■ TASK GOAL ■
Would you reproduce every record exactly, leaving out the pictures?

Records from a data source
◇ ◇ ◇

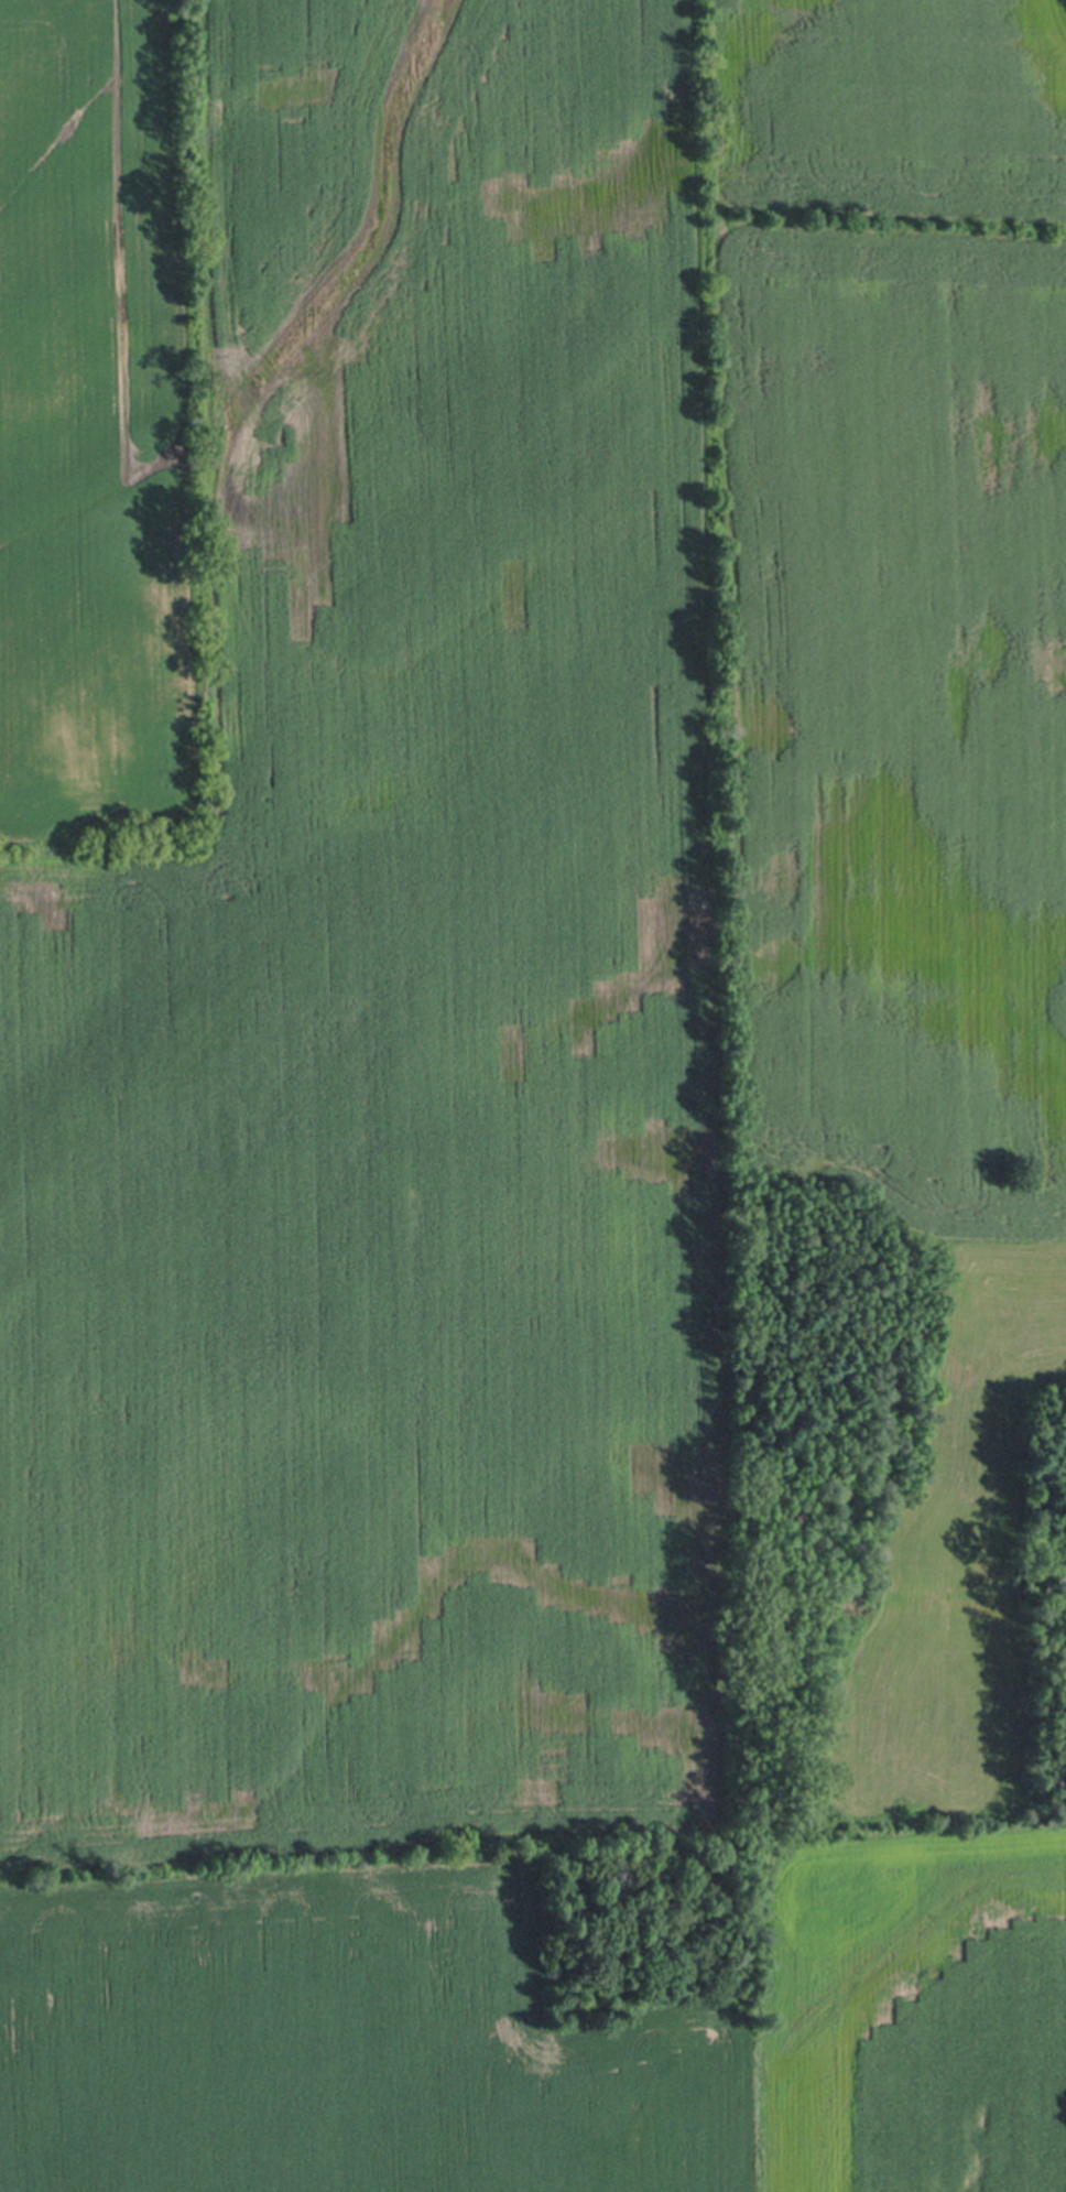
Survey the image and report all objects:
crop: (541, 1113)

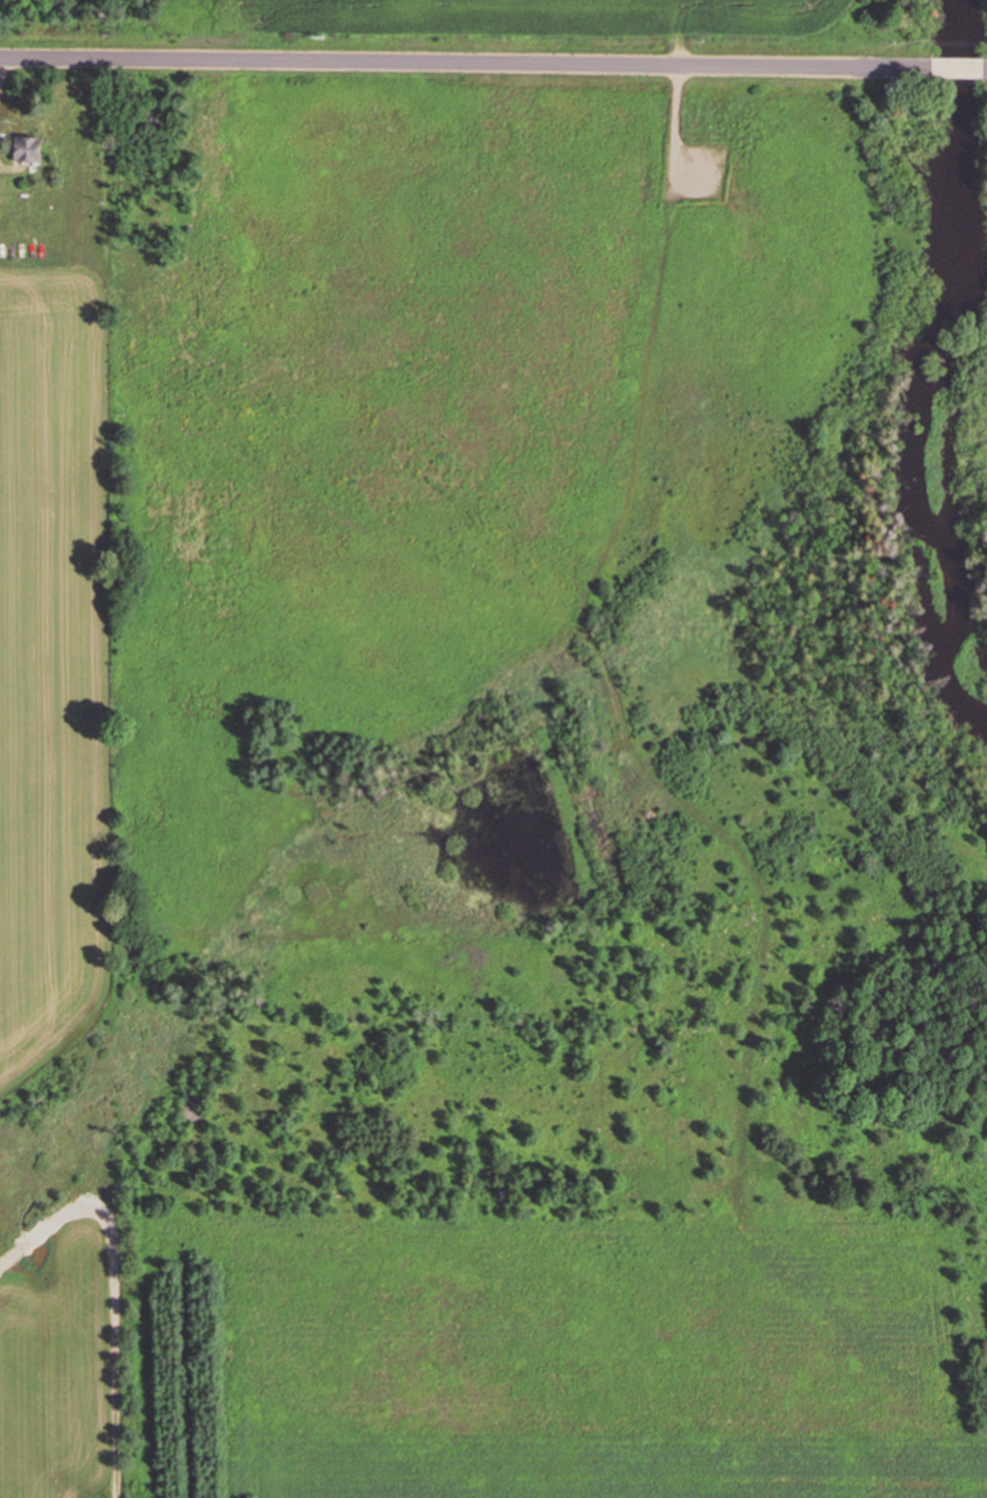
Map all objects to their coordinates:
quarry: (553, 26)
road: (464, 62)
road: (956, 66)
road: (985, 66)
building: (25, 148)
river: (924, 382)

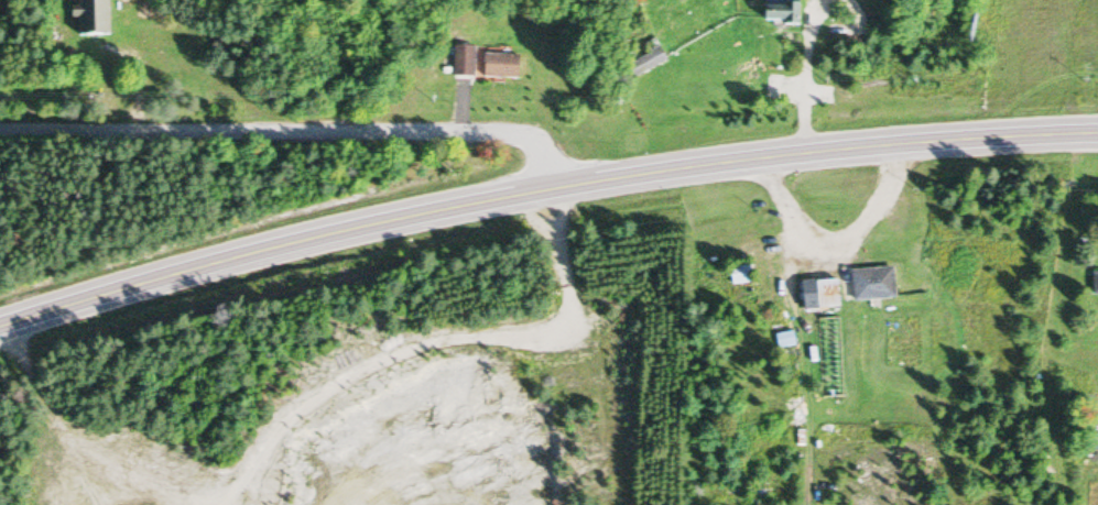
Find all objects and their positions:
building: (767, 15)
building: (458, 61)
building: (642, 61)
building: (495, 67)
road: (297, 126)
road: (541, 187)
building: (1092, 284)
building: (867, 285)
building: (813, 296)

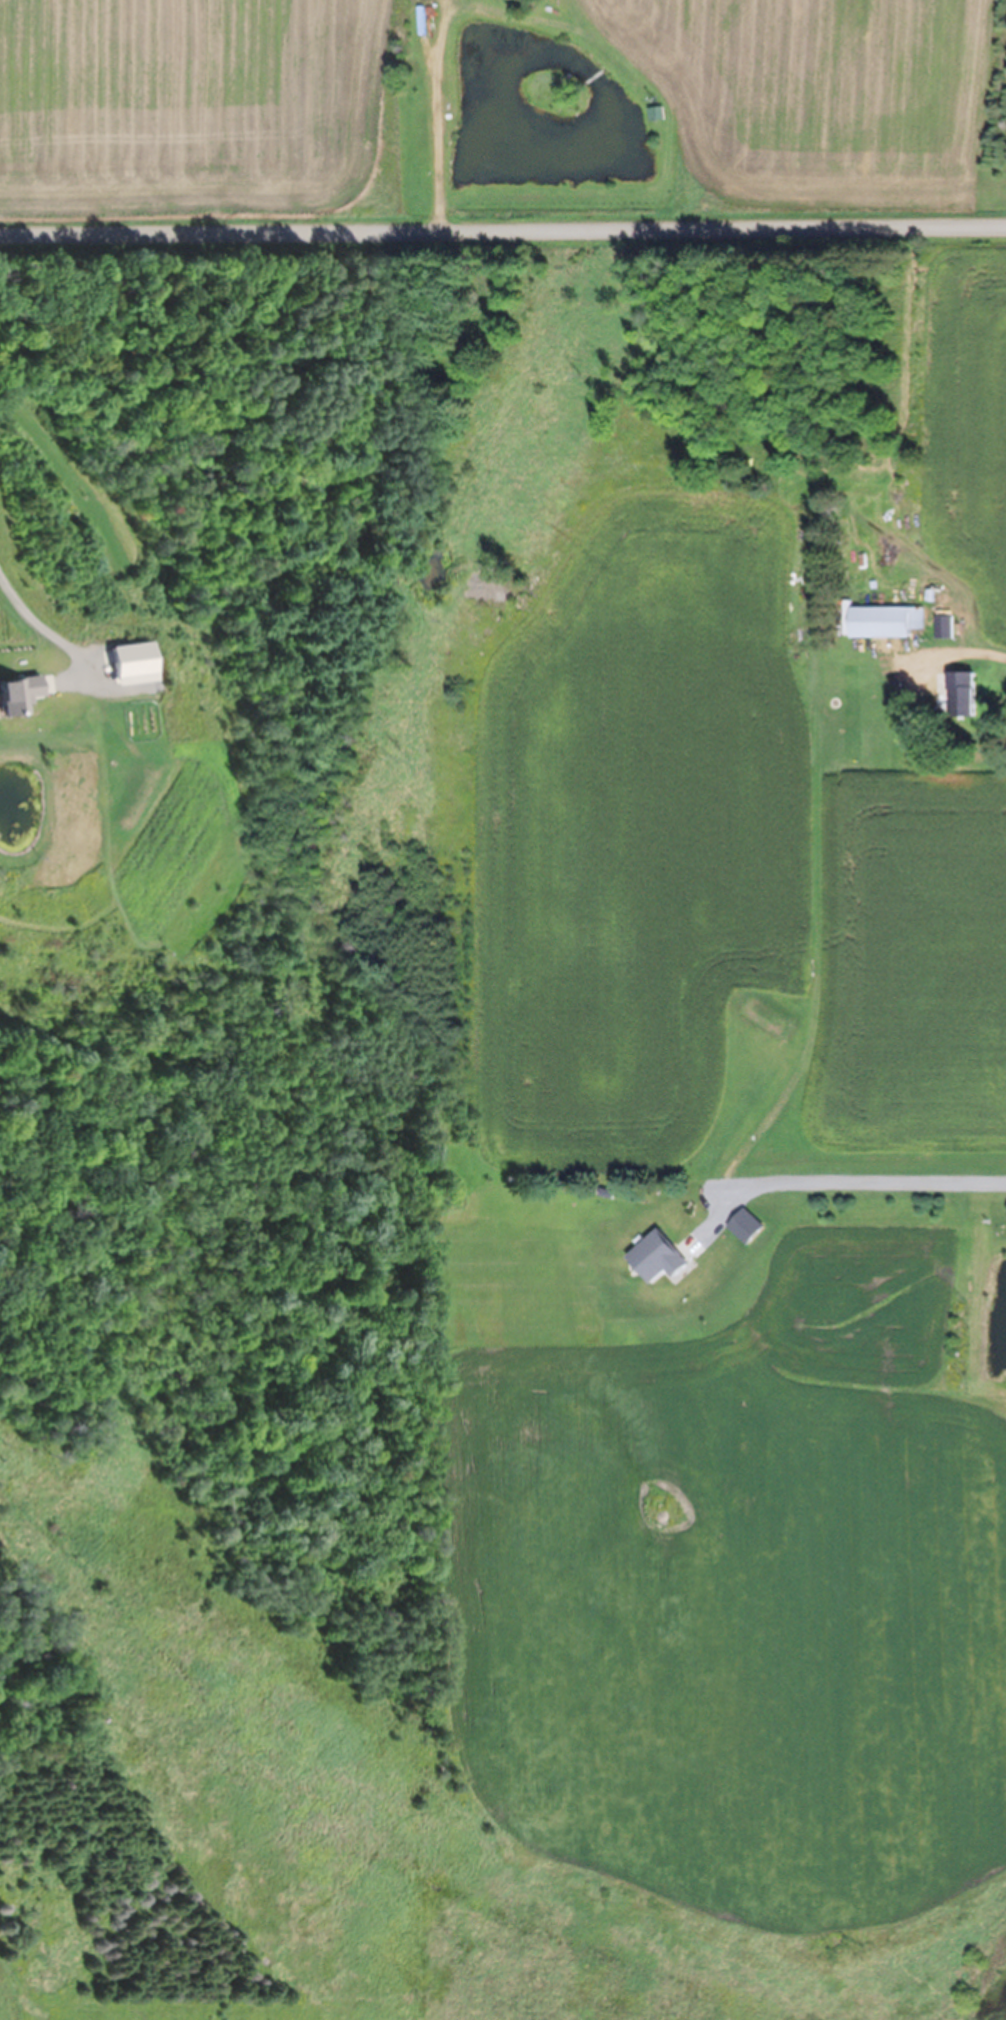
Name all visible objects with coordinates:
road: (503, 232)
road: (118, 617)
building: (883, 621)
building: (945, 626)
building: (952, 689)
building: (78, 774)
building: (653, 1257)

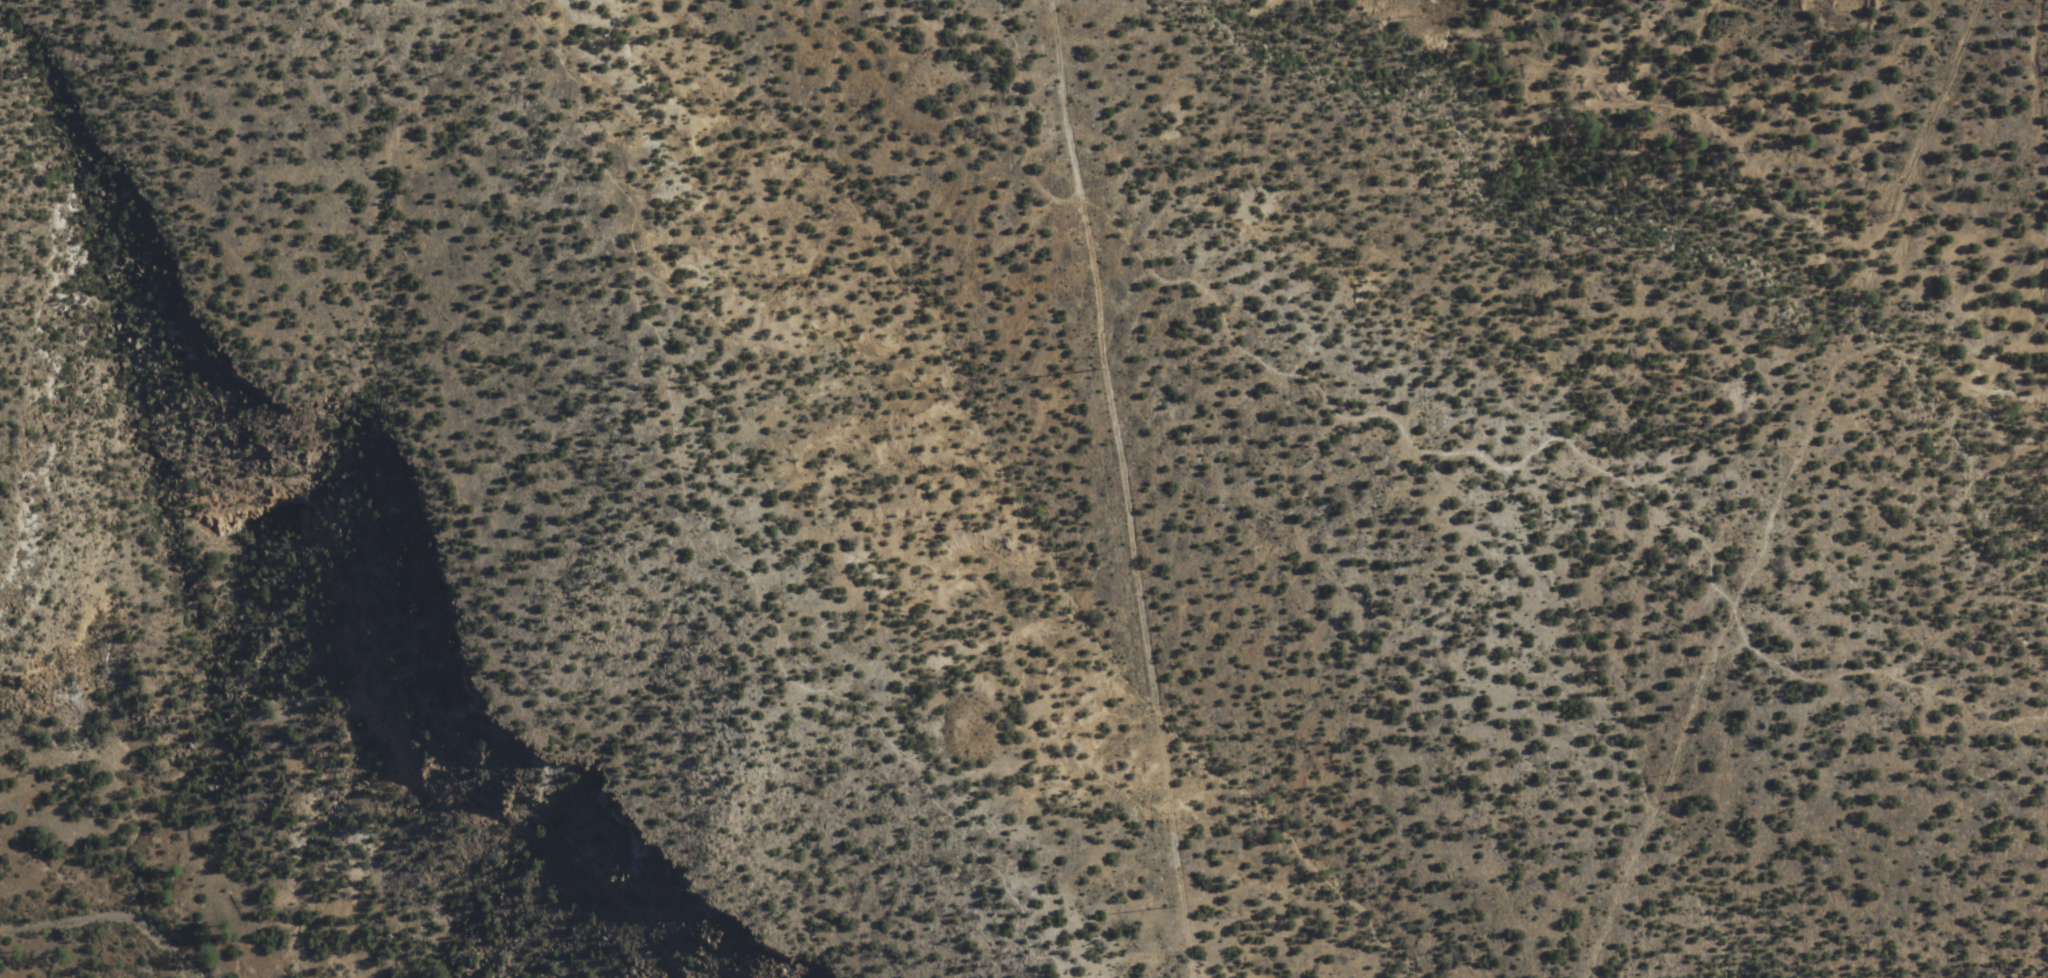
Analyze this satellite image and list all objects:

◇ ◇ ◇

■ FINISHED TASK ■
Survey the image and report all objects:
crop: (541, 1113)

Map all objects to their coordinates:
quarry: (553, 26)
road: (464, 62)
road: (956, 66)
road: (985, 66)
building: (25, 148)
river: (924, 382)

Find all objects and their positions:
building: (767, 15)
building: (458, 61)
building: (642, 61)
building: (495, 67)
road: (297, 126)
road: (541, 187)
building: (1092, 284)
building: (867, 285)
building: (813, 296)

Name all visible objects with coordinates:
road: (503, 232)
road: (118, 617)
building: (883, 621)
building: (945, 626)
building: (952, 689)
building: (78, 774)
building: (653, 1257)

Analyze this satellite image and list all objects:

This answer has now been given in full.